§ **WHAT THE EXERCISE ASKS**: Copy out all lines of the listing below that hold "relocated".

§ **MATERIAL PROVIDED**:

* * * * * * *

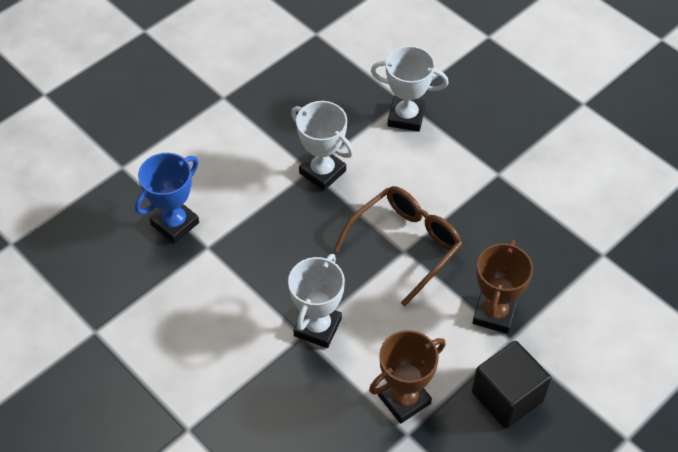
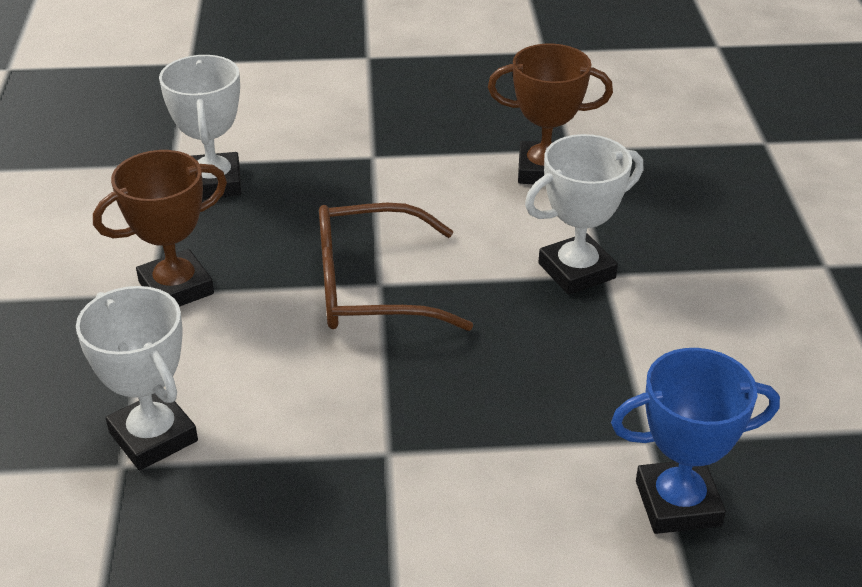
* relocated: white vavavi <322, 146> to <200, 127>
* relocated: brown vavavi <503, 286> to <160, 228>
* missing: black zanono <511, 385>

* * * * * * *

§ **EXERCISE RESPONSE**:
* relocated: white vavavi <322, 146> to <200, 127>
* relocated: brown vavavi <503, 286> to <160, 228>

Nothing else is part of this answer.